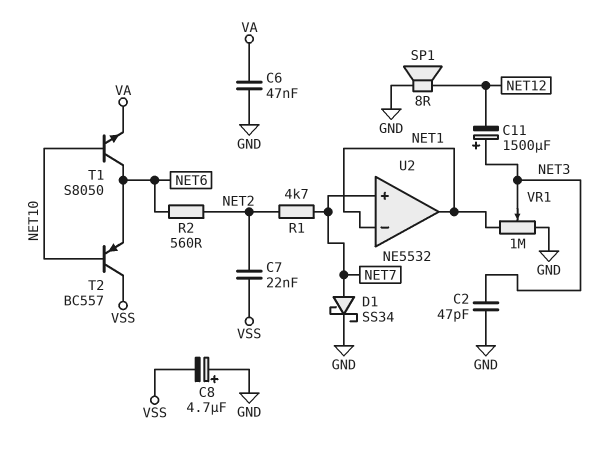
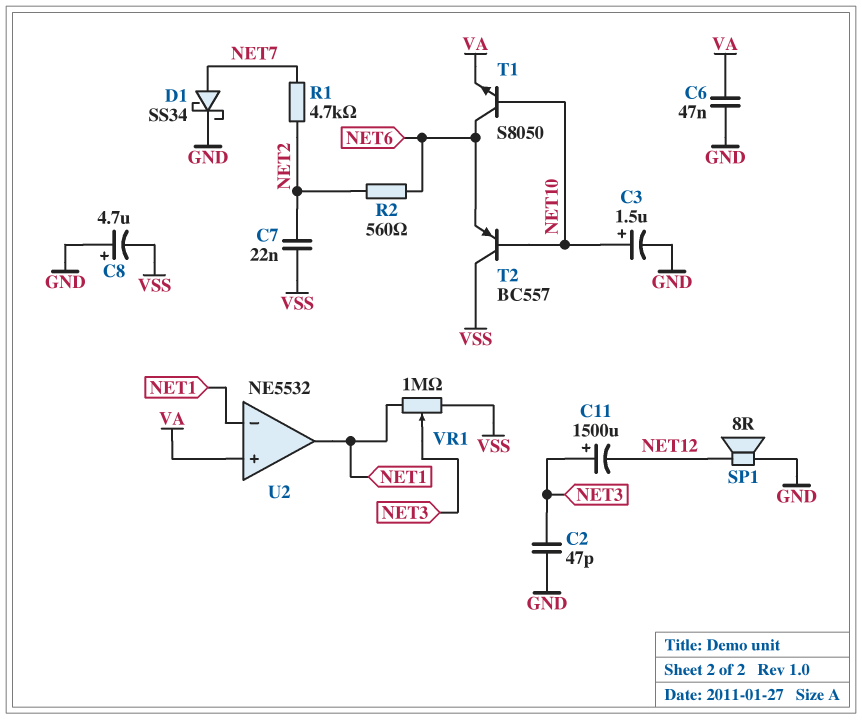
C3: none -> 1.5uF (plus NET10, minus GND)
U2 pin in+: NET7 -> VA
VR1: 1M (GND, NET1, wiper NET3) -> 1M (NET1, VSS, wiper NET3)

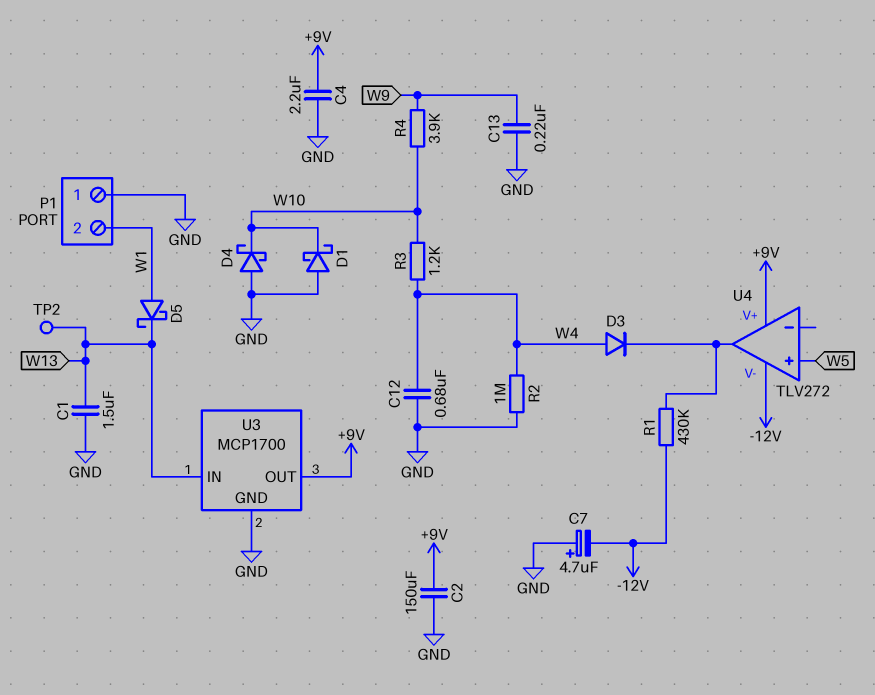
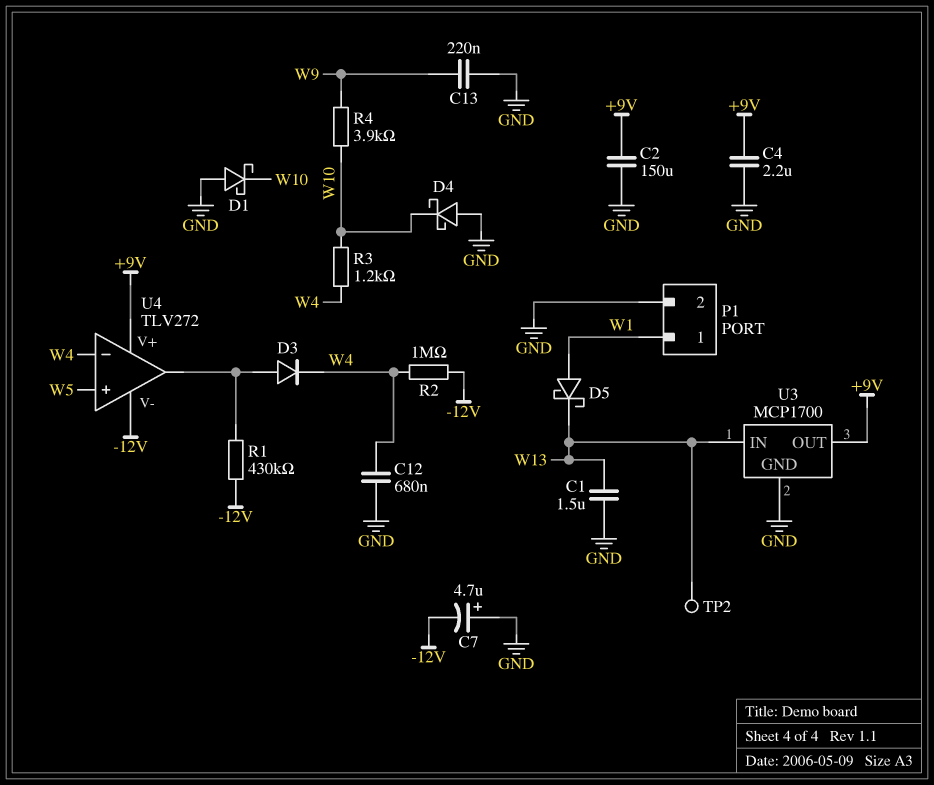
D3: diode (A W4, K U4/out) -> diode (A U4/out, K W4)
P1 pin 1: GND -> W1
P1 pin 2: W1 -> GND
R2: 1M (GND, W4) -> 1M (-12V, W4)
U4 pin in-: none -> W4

-*-

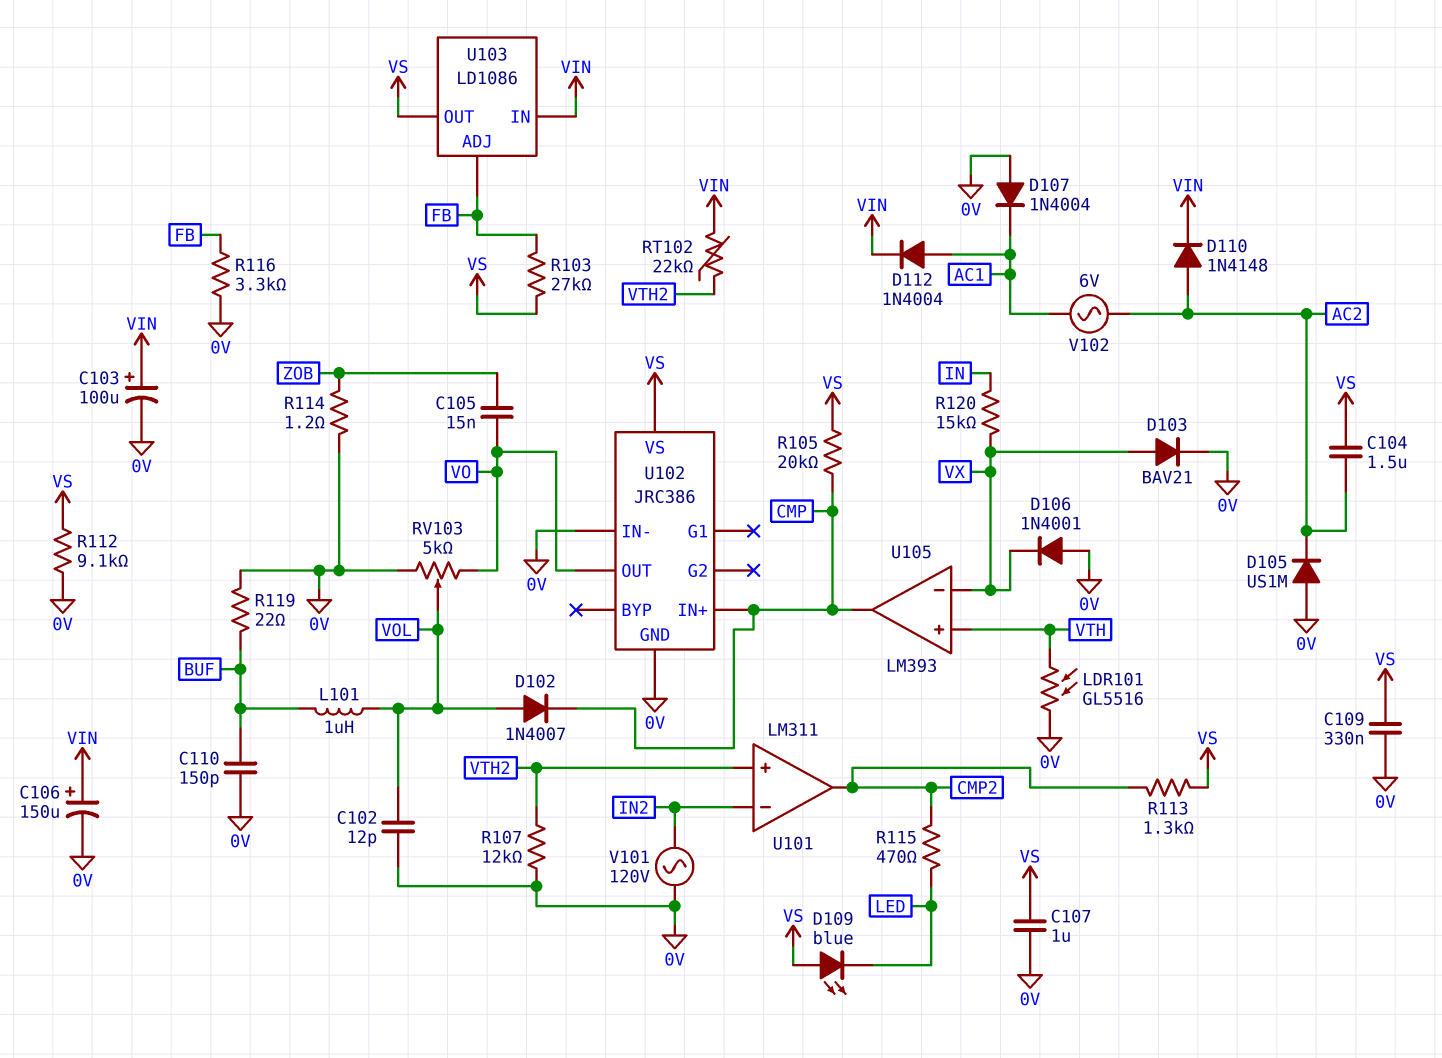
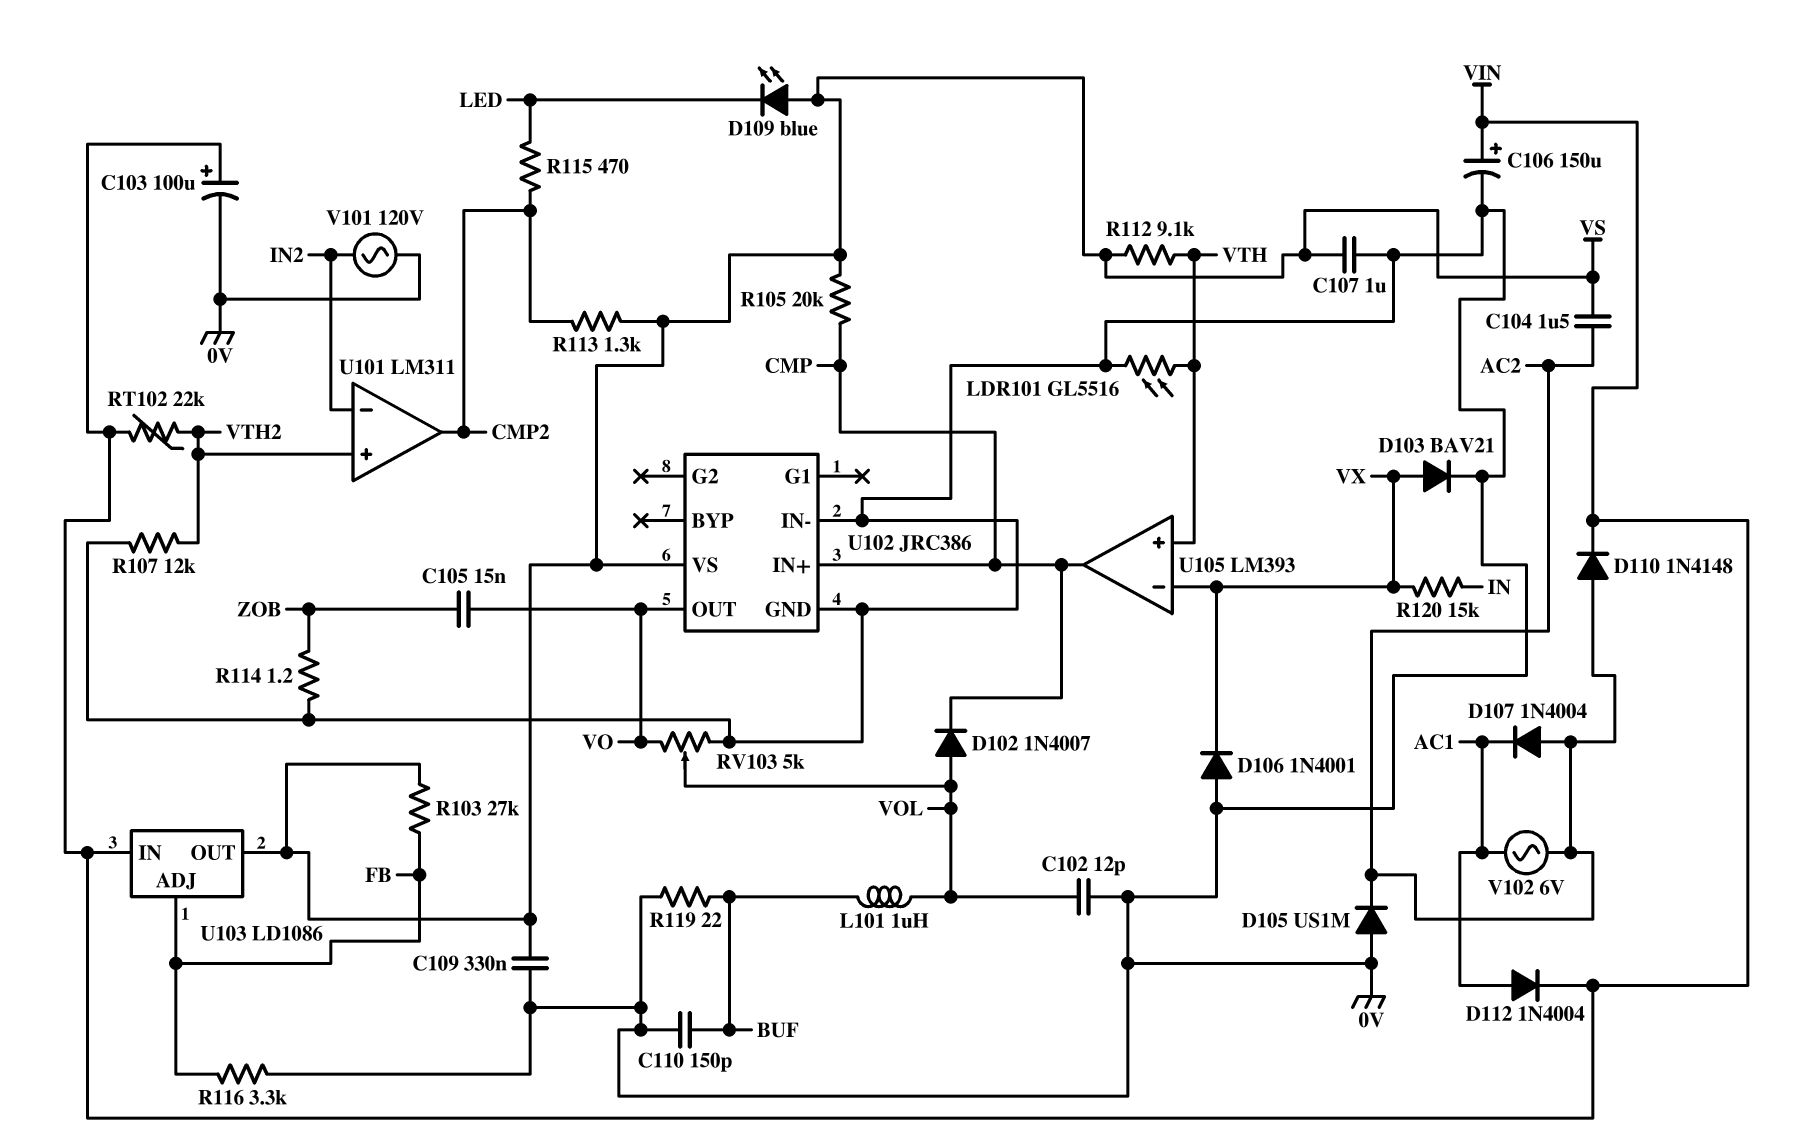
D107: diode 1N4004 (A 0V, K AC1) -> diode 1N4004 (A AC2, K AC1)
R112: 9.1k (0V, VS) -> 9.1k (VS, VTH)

-*-

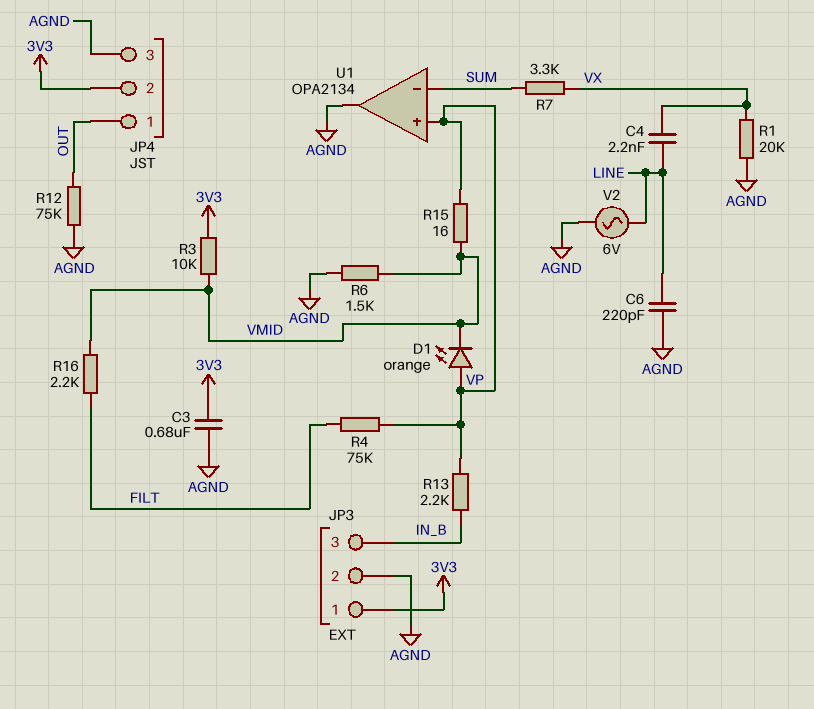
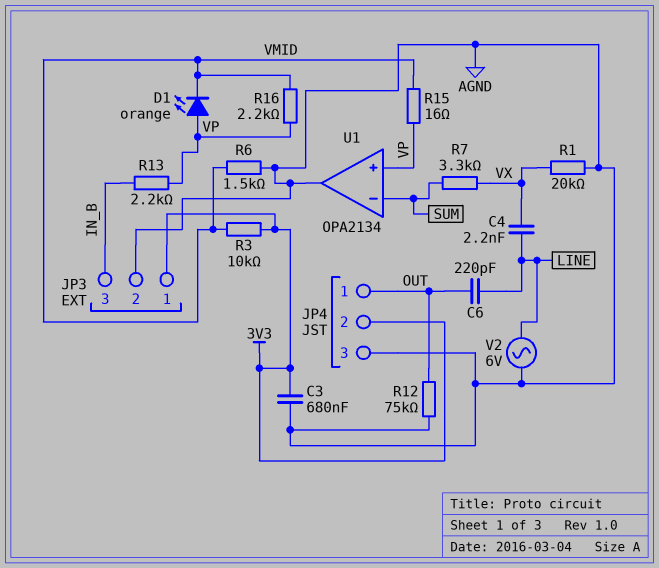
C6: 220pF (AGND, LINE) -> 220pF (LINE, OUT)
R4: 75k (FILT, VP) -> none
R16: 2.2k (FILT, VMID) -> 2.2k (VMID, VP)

-*-

In the records above, find the line containing "C3: none -> 1.5uF (plus NET10, minus GND)" and the line containing "U4 pin in-: none -> W4", then give both of them again word for word along with every line between. Omit any pictures.

C3: none -> 1.5uF (plus NET10, minus GND)
U2 pin in+: NET7 -> VA
VR1: 1M (GND, NET1, wiper NET3) -> 1M (NET1, VSS, wiper NET3)

D3: diode (A W4, K U4/out) -> diode (A U4/out, K W4)
P1 pin 1: GND -> W1
P1 pin 2: W1 -> GND
R2: 1M (GND, W4) -> 1M (-12V, W4)
U4 pin in-: none -> W4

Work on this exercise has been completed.